++++ Information shown
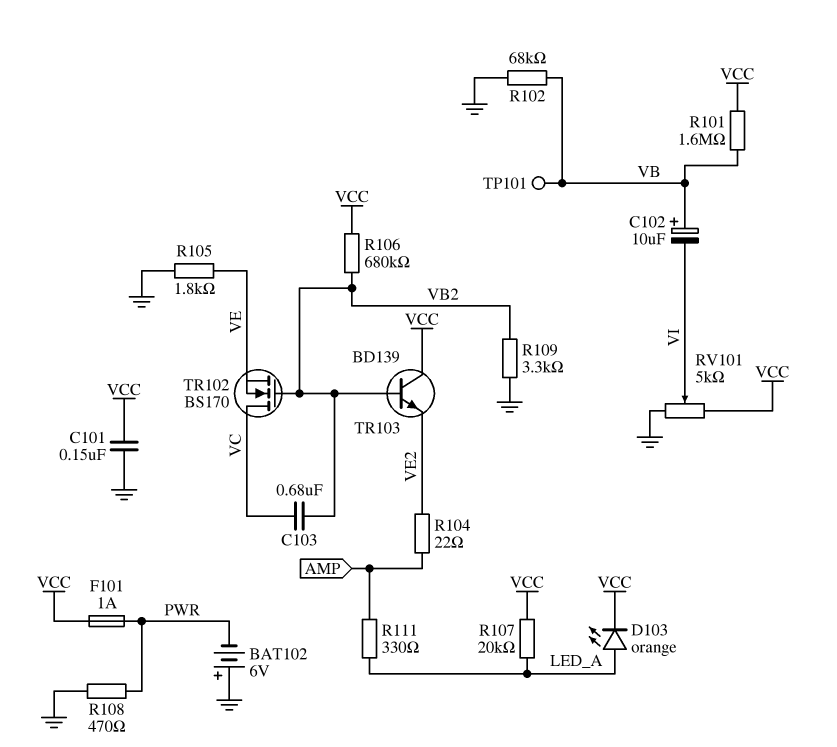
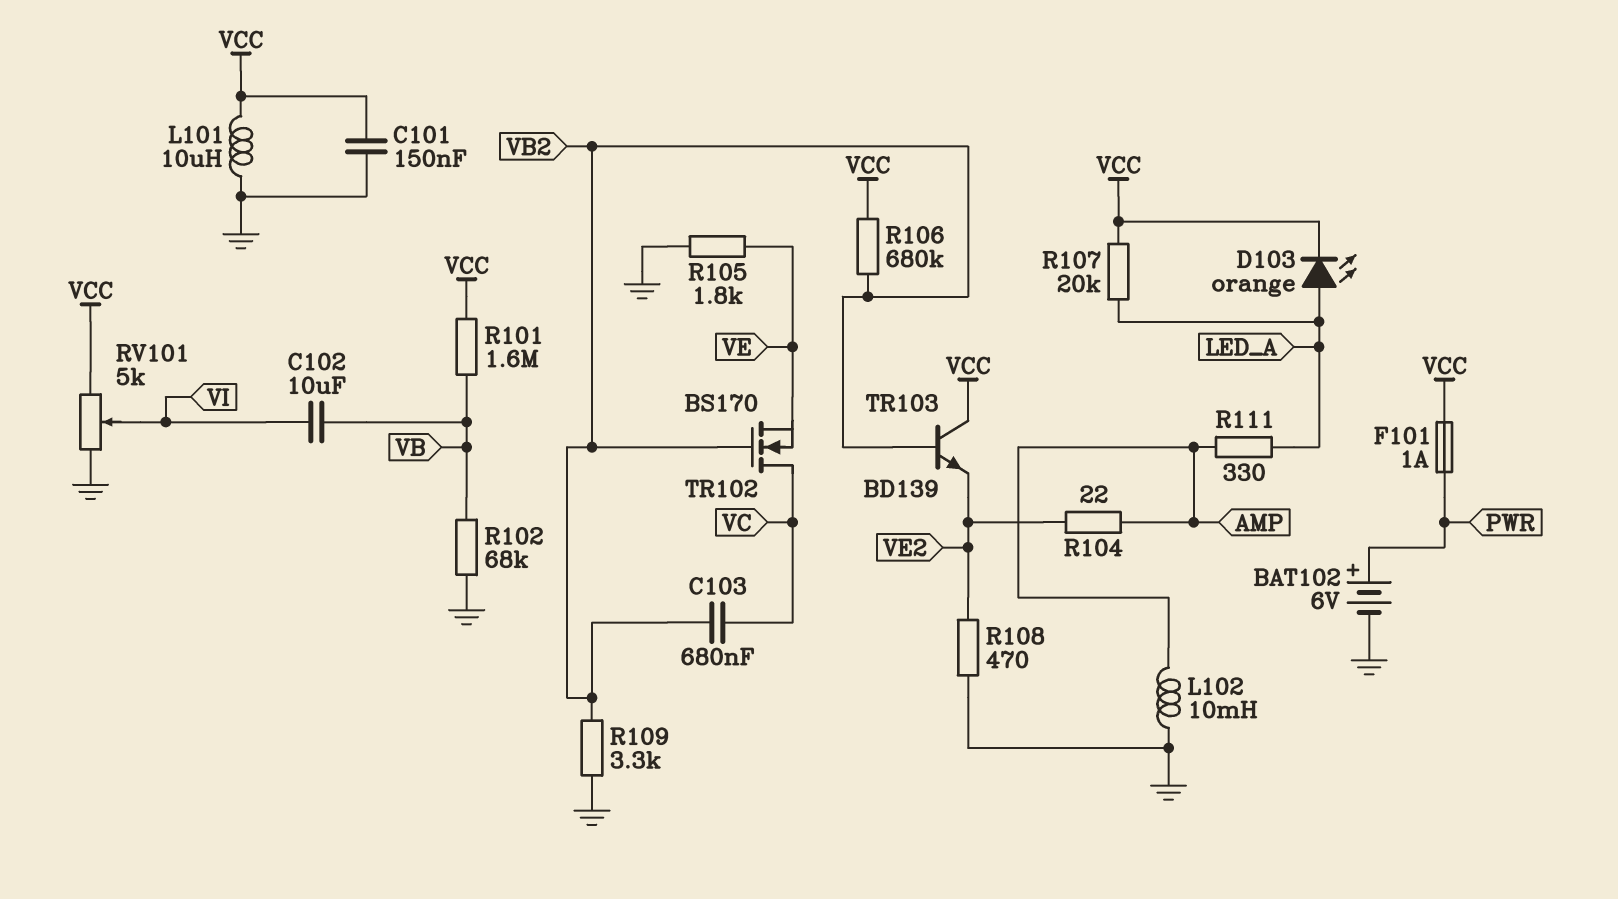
BAT102: 6V (plus GND, minus PWR) -> 6V (plus PWR, minus GND)
C102: 10uF (plus VB, minus VI) -> 10uF (VB, VI)
L101: none -> 10uH (GND, VCC)
L102: none -> 10mH (AMP, GND)
R108: 470 (GND, PWR) -> 470 (GND, VE2)
TP101: test point (VB) -> none

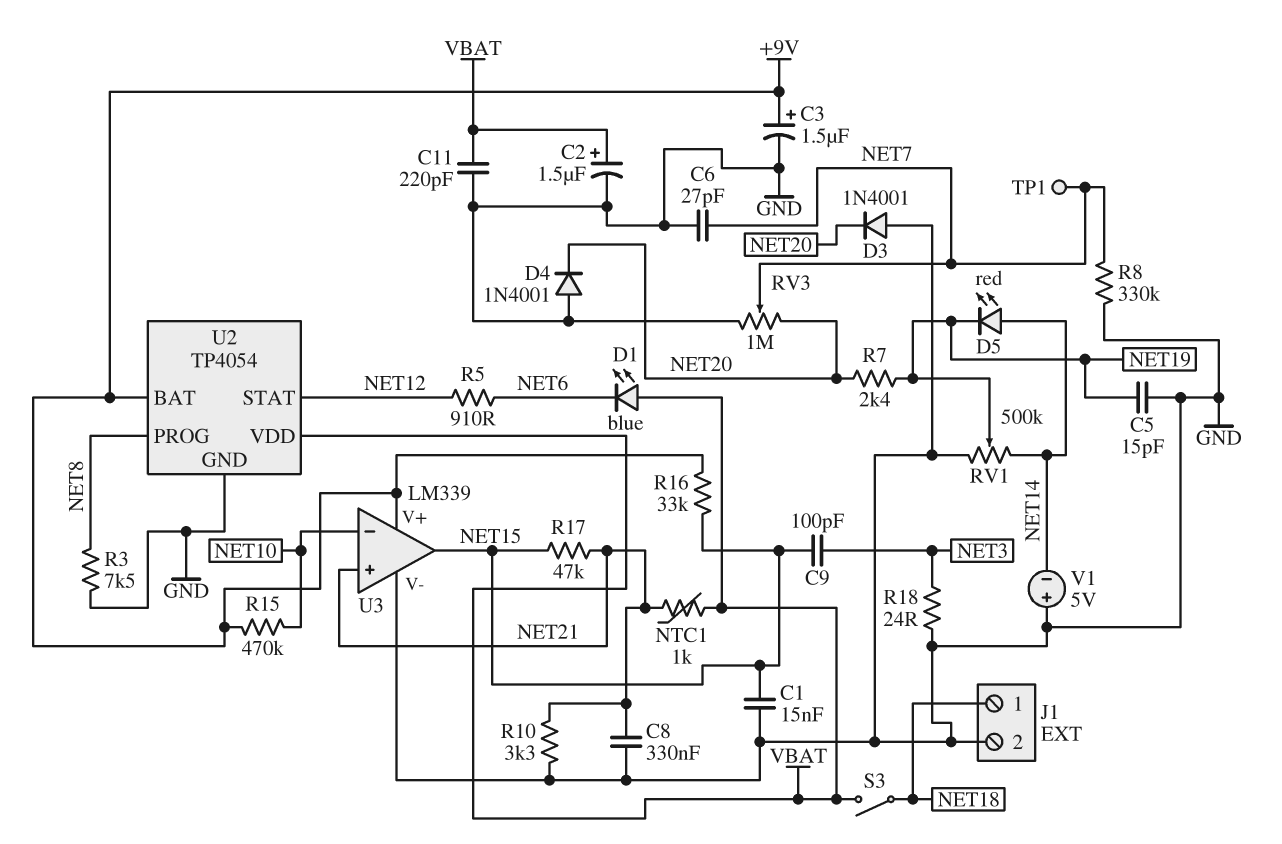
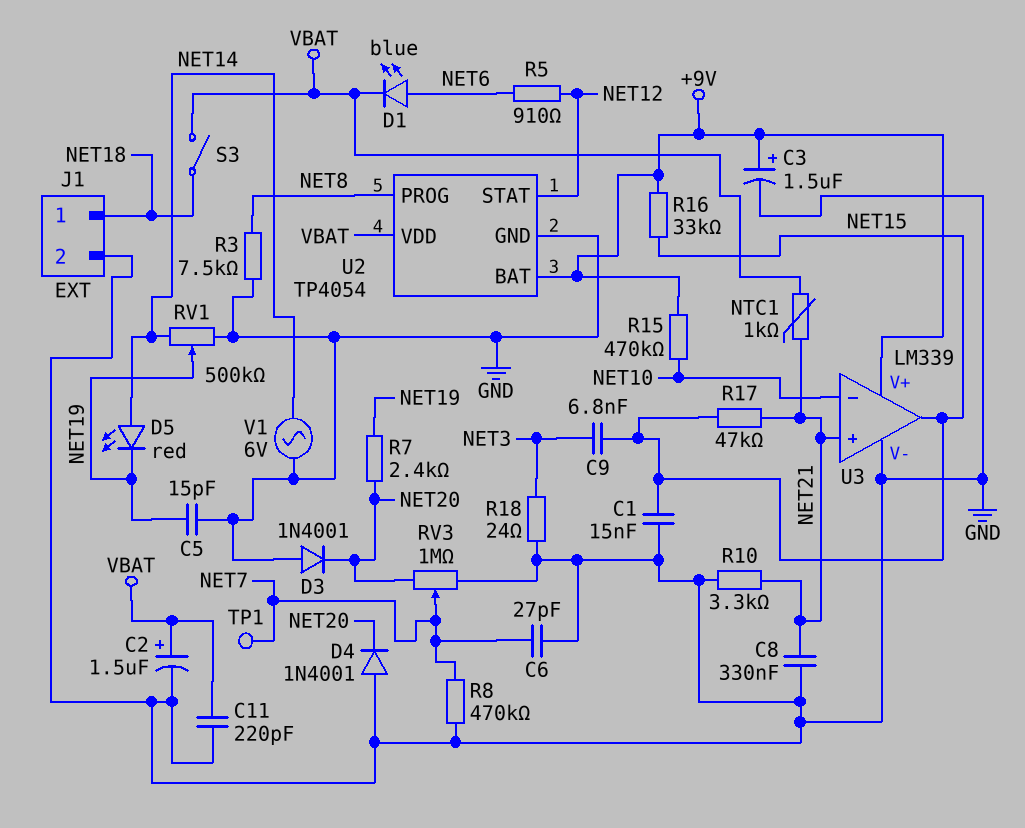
C9: 100pF (NET3, NET15) -> 6.8nF (NET3, NET15)
D1: LED blue (A VBAT, K NET6) -> LED blue (A NET6, K VBAT)
R8: 330k (GND, NET7) -> 470k (GND, NET7)
V1: 5V (plus GND, minus NET14) -> AC 6V (GND, NET14)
++++++++
> **Work item**
For this step, transcribe all the material above exactly and drop the images.

> **Solution to this task**
BAT102: 6V (plus GND, minus PWR) -> 6V (plus PWR, minus GND)
C102: 10uF (plus VB, minus VI) -> 10uF (VB, VI)
L101: none -> 10uH (GND, VCC)
L102: none -> 10mH (AMP, GND)
R108: 470 (GND, PWR) -> 470 (GND, VE2)
TP101: test point (VB) -> none

C9: 100pF (NET3, NET15) -> 6.8nF (NET3, NET15)
D1: LED blue (A VBAT, K NET6) -> LED blue (A NET6, K VBAT)
R8: 330k (GND, NET7) -> 470k (GND, NET7)
V1: 5V (plus GND, minus NET14) -> AC 6V (GND, NET14)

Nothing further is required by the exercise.